Records to use:
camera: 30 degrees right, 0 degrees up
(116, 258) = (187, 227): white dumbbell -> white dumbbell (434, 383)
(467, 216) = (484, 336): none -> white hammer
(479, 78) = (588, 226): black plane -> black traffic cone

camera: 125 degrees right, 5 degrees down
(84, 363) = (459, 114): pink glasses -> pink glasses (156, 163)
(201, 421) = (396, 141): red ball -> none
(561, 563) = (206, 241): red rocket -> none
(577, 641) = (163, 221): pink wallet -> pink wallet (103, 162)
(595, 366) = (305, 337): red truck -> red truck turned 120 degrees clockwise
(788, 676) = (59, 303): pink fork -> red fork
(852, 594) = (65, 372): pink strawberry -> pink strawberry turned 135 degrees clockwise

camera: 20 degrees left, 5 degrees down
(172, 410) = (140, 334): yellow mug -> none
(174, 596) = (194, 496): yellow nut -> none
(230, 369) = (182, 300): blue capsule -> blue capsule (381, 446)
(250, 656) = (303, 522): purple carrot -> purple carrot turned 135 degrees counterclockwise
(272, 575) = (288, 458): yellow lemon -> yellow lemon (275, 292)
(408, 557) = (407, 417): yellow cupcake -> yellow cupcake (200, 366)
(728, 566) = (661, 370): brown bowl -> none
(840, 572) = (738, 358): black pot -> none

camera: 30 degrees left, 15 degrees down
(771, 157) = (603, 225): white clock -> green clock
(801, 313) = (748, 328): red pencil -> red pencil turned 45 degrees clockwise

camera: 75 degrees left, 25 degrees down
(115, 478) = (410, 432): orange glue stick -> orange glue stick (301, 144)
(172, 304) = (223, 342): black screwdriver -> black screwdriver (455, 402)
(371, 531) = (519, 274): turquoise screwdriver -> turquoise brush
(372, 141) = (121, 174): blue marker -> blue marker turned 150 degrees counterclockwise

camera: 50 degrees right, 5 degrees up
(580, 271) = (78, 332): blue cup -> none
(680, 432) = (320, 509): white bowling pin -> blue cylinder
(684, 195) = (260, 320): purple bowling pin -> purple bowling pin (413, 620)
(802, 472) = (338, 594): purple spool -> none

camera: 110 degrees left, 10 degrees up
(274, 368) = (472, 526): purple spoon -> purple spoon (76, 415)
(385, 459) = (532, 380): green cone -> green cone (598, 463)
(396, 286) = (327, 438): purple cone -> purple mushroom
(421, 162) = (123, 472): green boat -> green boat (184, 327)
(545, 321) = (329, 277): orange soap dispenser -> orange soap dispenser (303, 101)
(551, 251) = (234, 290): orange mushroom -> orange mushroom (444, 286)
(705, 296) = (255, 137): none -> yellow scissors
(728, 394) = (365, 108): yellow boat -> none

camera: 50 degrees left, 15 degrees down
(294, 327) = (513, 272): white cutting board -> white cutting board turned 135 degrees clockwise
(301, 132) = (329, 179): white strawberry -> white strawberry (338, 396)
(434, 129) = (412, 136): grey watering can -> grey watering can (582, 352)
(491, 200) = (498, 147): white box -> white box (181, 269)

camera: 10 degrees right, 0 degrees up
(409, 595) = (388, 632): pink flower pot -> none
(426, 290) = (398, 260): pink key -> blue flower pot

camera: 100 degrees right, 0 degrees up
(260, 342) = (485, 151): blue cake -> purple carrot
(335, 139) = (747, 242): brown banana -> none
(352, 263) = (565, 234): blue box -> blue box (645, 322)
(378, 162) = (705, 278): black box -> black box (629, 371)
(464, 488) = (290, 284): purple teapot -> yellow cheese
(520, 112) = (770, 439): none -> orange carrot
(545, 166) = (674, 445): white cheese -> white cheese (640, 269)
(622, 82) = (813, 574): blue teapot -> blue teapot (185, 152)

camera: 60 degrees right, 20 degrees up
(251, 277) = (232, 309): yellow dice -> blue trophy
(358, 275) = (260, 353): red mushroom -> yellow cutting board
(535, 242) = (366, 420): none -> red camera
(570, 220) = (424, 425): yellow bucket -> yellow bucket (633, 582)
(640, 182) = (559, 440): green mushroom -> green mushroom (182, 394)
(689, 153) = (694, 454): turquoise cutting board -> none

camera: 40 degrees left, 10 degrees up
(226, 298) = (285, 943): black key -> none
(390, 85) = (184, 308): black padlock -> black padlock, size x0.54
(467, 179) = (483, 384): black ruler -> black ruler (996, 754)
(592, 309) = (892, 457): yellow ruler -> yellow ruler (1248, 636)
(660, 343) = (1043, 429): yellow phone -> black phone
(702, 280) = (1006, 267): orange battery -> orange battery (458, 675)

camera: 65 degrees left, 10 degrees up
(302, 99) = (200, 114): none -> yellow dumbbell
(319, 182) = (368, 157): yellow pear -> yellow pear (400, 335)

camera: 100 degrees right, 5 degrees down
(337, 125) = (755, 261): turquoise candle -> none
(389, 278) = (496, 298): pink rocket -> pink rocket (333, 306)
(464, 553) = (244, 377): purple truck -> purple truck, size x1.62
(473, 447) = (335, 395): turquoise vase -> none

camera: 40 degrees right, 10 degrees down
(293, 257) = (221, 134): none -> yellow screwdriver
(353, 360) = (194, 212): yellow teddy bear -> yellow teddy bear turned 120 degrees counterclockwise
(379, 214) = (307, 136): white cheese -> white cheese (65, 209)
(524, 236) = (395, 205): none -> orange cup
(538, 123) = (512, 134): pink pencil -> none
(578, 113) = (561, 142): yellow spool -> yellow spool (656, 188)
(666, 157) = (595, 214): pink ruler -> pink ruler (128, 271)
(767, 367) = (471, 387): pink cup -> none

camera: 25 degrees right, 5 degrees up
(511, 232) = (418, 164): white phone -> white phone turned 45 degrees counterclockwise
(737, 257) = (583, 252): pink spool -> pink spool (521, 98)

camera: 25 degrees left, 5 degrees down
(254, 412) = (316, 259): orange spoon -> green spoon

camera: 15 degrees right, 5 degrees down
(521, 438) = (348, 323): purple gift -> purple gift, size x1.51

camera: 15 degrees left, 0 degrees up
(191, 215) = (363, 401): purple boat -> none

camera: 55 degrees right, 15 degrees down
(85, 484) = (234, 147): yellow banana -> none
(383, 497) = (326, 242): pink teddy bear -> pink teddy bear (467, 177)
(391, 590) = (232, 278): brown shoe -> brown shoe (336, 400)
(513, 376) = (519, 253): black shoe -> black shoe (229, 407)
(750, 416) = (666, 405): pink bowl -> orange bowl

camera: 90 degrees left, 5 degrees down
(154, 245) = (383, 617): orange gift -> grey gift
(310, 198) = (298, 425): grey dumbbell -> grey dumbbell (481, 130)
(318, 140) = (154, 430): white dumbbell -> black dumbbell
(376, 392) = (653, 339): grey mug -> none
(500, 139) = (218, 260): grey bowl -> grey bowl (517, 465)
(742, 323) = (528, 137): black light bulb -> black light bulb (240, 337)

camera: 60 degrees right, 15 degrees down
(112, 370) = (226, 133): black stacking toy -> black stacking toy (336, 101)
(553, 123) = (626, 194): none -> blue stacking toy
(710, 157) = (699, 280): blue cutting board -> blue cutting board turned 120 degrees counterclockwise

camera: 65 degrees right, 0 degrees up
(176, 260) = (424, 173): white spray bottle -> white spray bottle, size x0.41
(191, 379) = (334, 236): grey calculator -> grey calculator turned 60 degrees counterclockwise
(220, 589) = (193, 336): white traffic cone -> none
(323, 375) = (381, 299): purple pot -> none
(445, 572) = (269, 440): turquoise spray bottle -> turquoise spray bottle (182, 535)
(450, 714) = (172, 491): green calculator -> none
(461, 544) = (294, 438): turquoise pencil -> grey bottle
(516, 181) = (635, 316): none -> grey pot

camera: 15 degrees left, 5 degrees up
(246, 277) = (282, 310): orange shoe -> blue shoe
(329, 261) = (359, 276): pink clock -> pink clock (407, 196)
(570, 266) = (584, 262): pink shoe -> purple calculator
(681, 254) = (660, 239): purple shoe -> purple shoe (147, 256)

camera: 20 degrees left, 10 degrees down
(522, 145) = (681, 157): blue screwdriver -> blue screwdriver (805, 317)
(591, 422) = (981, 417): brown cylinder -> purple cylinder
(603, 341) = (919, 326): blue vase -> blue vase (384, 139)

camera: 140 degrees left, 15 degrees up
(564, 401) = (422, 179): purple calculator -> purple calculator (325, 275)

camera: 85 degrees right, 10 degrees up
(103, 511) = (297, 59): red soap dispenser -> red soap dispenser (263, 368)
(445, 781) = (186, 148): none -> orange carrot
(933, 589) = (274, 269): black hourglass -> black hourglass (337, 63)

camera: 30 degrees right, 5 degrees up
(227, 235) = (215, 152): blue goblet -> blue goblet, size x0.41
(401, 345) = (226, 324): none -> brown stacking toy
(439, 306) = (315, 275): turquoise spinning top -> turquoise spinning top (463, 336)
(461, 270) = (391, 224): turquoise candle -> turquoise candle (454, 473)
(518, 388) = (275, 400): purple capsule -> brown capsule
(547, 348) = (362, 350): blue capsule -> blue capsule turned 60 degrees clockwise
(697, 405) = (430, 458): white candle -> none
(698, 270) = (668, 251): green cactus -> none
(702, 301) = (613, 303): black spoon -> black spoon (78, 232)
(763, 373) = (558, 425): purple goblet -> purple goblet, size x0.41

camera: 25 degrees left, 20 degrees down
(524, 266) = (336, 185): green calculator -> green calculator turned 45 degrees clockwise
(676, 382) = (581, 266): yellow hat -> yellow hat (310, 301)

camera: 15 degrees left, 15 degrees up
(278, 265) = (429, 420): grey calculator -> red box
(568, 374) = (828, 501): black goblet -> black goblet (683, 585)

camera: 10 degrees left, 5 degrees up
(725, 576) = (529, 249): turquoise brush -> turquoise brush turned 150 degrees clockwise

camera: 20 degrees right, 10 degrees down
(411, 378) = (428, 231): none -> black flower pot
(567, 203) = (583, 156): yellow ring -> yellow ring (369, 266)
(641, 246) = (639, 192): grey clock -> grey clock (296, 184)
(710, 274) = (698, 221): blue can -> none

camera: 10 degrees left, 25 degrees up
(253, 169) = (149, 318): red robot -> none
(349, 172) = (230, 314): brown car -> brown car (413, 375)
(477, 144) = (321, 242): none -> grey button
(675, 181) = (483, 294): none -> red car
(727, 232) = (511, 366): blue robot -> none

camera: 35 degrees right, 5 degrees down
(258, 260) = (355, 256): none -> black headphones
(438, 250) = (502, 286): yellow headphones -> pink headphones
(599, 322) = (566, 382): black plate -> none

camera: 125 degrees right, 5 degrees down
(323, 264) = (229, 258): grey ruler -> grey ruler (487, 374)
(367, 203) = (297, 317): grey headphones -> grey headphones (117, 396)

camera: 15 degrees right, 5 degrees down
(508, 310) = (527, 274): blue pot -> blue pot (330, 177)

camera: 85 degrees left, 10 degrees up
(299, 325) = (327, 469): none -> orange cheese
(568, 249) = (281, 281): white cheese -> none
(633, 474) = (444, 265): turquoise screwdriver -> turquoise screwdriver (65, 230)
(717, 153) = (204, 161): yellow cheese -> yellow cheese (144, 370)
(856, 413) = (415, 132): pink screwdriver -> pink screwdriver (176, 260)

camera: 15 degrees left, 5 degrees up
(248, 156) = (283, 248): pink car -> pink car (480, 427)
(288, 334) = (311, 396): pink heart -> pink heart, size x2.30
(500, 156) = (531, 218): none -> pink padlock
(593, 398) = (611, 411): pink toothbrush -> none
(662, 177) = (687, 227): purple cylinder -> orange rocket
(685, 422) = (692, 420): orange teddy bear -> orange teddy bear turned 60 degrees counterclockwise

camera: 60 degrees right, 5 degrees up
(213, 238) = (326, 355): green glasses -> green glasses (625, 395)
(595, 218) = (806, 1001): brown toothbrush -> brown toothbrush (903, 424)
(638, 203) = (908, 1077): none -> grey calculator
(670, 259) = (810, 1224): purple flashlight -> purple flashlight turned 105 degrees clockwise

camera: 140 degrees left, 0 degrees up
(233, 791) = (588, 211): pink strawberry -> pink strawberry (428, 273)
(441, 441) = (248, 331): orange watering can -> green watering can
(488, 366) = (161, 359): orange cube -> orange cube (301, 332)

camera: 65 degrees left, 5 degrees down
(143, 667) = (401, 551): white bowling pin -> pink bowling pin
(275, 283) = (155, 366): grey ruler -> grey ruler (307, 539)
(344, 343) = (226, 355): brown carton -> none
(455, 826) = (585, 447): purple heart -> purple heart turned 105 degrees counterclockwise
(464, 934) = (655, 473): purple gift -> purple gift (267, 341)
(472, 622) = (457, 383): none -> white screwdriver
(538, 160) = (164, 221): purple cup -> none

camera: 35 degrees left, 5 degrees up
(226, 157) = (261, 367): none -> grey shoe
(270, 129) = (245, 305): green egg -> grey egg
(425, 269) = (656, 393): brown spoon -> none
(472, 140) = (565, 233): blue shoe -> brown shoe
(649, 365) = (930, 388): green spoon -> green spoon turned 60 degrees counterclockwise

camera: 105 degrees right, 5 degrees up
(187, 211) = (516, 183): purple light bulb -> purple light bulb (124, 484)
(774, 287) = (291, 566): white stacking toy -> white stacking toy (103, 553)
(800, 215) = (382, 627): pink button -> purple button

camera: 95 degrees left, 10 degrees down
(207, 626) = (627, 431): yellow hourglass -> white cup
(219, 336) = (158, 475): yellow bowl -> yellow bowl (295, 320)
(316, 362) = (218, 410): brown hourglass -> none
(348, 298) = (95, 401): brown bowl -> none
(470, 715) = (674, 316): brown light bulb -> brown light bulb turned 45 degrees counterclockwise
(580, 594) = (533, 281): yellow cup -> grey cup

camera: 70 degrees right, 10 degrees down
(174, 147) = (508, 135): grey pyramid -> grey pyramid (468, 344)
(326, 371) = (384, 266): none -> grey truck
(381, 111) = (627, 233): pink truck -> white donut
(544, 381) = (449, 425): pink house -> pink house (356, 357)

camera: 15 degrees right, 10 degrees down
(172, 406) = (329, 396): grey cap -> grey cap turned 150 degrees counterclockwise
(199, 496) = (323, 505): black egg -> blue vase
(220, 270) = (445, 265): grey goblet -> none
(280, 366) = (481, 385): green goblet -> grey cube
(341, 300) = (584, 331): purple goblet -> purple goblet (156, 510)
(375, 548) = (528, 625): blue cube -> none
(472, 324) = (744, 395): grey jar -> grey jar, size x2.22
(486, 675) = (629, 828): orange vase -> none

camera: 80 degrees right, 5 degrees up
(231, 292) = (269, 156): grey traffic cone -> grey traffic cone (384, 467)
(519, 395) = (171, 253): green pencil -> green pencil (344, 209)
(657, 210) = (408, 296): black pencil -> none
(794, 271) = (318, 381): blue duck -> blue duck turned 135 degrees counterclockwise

Aim of the exercise:
Could you repeat exactly the lines in the listing above from the one with "camera: 85 degrees left, 10 degrees up" down to the one with "(275, 283) = (155, 366): grey"? Include both of those lines.

Exercise answer:
camera: 85 degrees left, 10 degrees up
(299, 325) = (327, 469): none -> orange cheese
(568, 249) = (281, 281): white cheese -> none
(633, 474) = (444, 265): turquoise screwdriver -> turquoise screwdriver (65, 230)
(717, 153) = (204, 161): yellow cheese -> yellow cheese (144, 370)
(856, 413) = (415, 132): pink screwdriver -> pink screwdriver (176, 260)

camera: 15 degrees left, 5 degrees up
(248, 156) = (283, 248): pink car -> pink car (480, 427)
(288, 334) = (311, 396): pink heart -> pink heart, size x2.30
(500, 156) = (531, 218): none -> pink padlock
(593, 398) = (611, 411): pink toothbrush -> none
(662, 177) = (687, 227): purple cylinder -> orange rocket
(685, 422) = (692, 420): orange teddy bear -> orange teddy bear turned 60 degrees counterclockwise

camera: 60 degrees right, 5 degrees up
(213, 238) = (326, 355): green glasses -> green glasses (625, 395)
(595, 218) = (806, 1001): brown toothbrush -> brown toothbrush (903, 424)
(638, 203) = (908, 1077): none -> grey calculator
(670, 259) = (810, 1224): purple flashlight -> purple flashlight turned 105 degrees clockwise

camera: 140 degrees left, 0 degrees up
(233, 791) = (588, 211): pink strawberry -> pink strawberry (428, 273)
(441, 441) = (248, 331): orange watering can -> green watering can
(488, 366) = (161, 359): orange cube -> orange cube (301, 332)

camera: 65 degrees left, 5 degrees down
(143, 667) = (401, 551): white bowling pin -> pink bowling pin
(275, 283) = (155, 366): grey ruler -> grey ruler (307, 539)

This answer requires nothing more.